◆ **Work to complete**
Wherever a line in the material contains the word "dark", copy that line.

◆ **Given material**
────────────────

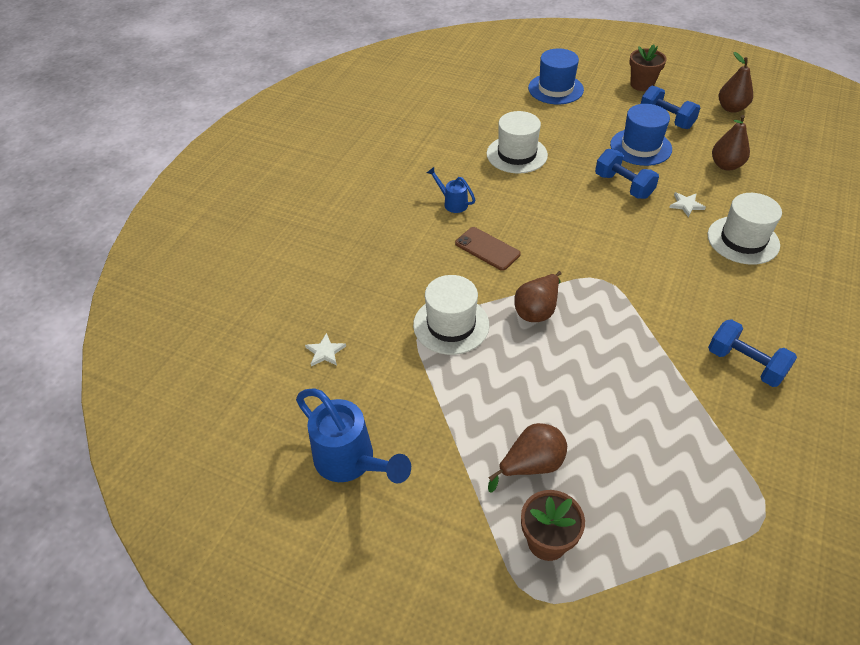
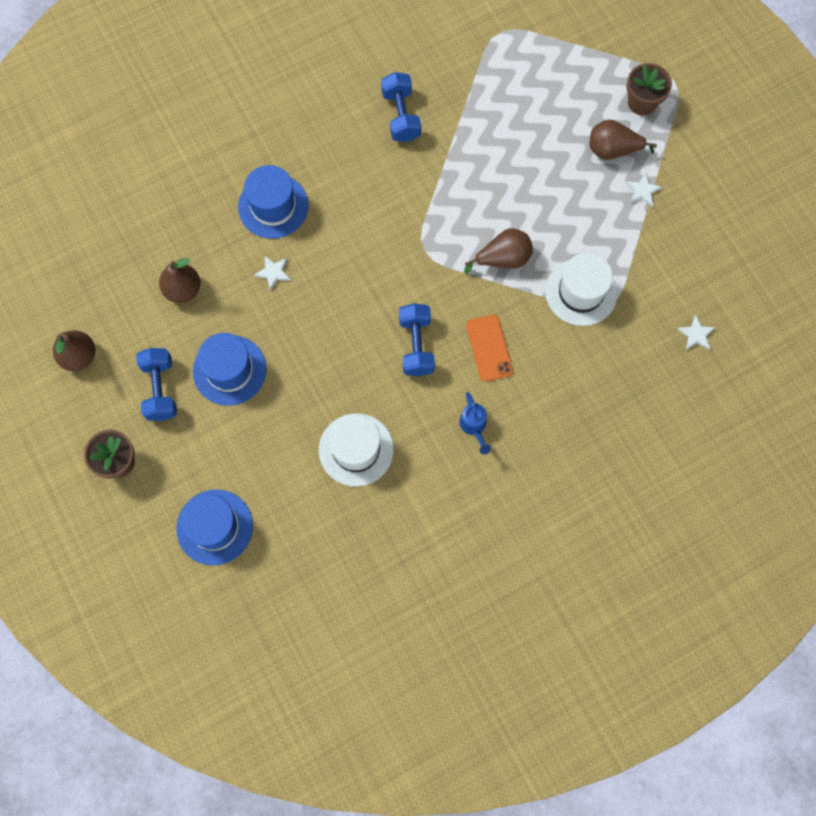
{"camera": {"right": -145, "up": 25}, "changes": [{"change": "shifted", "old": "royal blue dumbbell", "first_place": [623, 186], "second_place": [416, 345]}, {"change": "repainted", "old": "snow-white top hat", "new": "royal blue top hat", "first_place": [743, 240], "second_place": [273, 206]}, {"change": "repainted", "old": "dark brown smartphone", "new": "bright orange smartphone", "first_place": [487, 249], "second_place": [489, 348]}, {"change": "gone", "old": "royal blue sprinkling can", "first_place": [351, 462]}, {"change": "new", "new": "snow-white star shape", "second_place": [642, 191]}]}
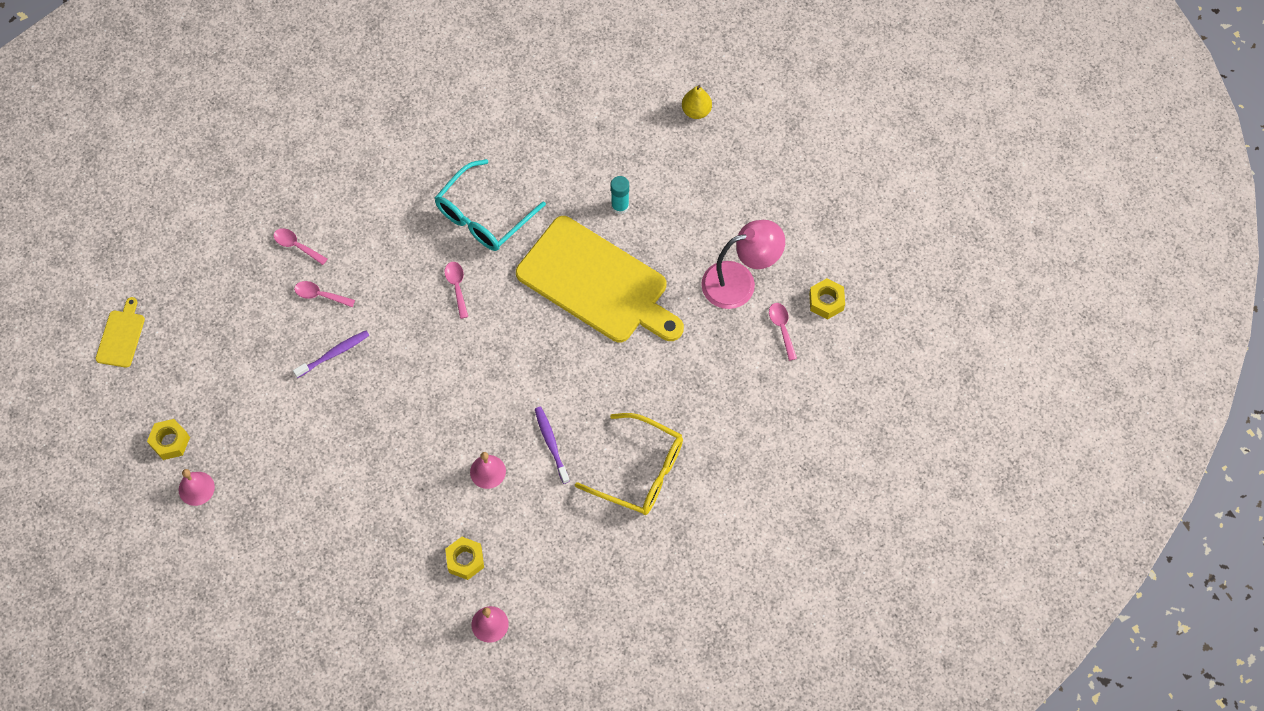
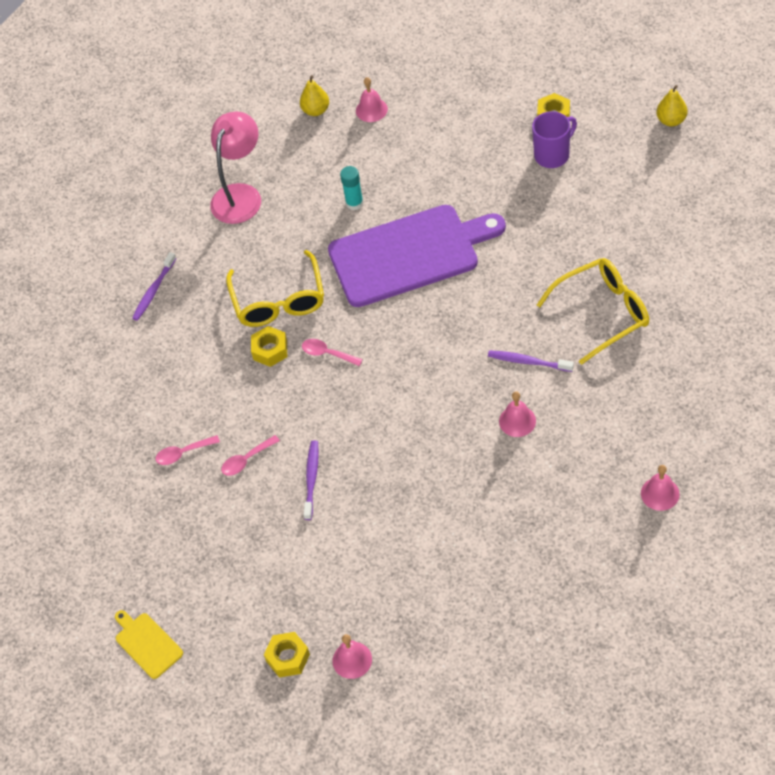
{"camera": {"right": -45, "up": -10}, "changes": [{"change": "repainted", "old": "teal spectacles", "new": "golden spectacles", "first_place": [483, 216], "second_place": [279, 300]}, {"change": "repainted", "old": "golden chopping board", "new": "purple chopping board", "first_place": [597, 283], "second_place": [409, 254]}, {"change": "shifted", "old": "pink reading lamp", "first_place": [739, 282], "second_place": [240, 195]}, {"change": "swapped", "old": "pink tablespoon", "new": "purple mug", "first_place": [782, 328], "second_place": [553, 155]}, {"change": "shifted", "old": "golden hex nut", "first_place": [465, 560], "second_place": [270, 350]}, {"change": "new", "new": "pink school bell", "second_place": [371, 110]}, {"change": "new", "new": "golden pear fruit", "second_place": [671, 120]}, {"change": "new", "new": "purple dental brush", "second_place": [154, 291]}]}
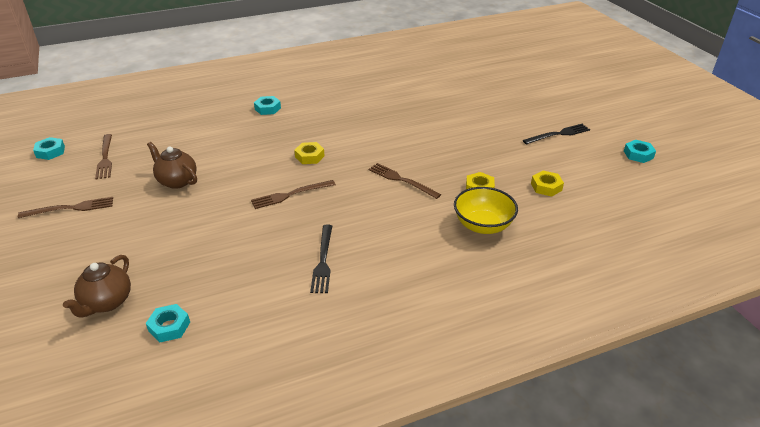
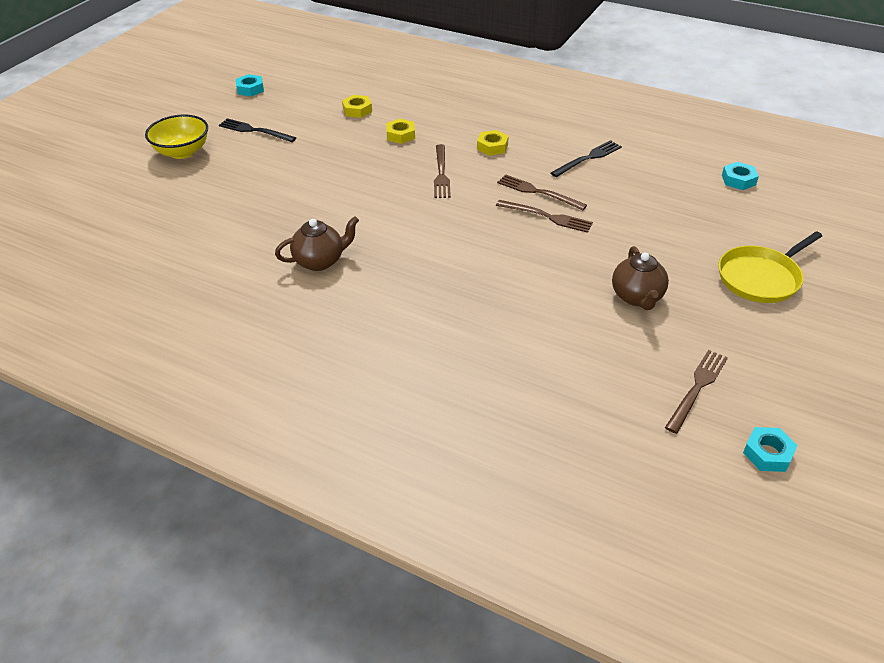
{"camera": {"right": -130, "up": 5}, "changes": [{"change": "gone", "old": "teal hex nut", "first_place": [267, 108]}, {"change": "shifted", "old": "golden hex nut", "first_place": [309, 156], "second_place": [492, 147]}, {"change": "shifted", "old": "golden deep dish", "first_place": [483, 225], "second_place": [182, 152]}, {"change": "shifted", "old": "dark brown dinner fork", "first_place": [70, 208], "second_place": [538, 192]}, {"change": "shifted", "old": "dark brown china teapot", "first_place": [107, 302], "second_place": [320, 261]}, {"change": "new", "new": "golden skillet", "second_place": [761, 278]}]}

────────────────

◆ **Completed exercise**
{"camera": {"right": -145, "up": 25}, "changes": [{"change": "shifted", "old": "royal blue dumbbell", "first_place": [623, 186], "second_place": [416, 345]}, {"change": "repainted", "old": "snow-white top hat", "new": "royal blue top hat", "first_place": [743, 240], "second_place": [273, 206]}, {"change": "repainted", "old": "dark brown smartphone", "new": "bright orange smartphone", "first_place": [487, 249], "second_place": [489, 348]}, {"change": "gone", "old": "royal blue sprinkling can", "first_place": [351, 462]}, {"change": "new", "new": "snow-white star shape", "second_place": [642, 191]}]}
{"camera": {"right": -130, "up": 5}, "changes": [{"change": "gone", "old": "teal hex nut", "first_place": [267, 108]}, {"change": "shifted", "old": "golden hex nut", "first_place": [309, 156], "second_place": [492, 147]}, {"change": "shifted", "old": "golden deep dish", "first_place": [483, 225], "second_place": [182, 152]}, {"change": "shifted", "old": "dark brown dinner fork", "first_place": [70, 208], "second_place": [538, 192]}, {"change": "shifted", "old": "dark brown china teapot", "first_place": [107, 302], "second_place": [320, 261]}, {"change": "new", "new": "golden skillet", "second_place": [761, 278]}]}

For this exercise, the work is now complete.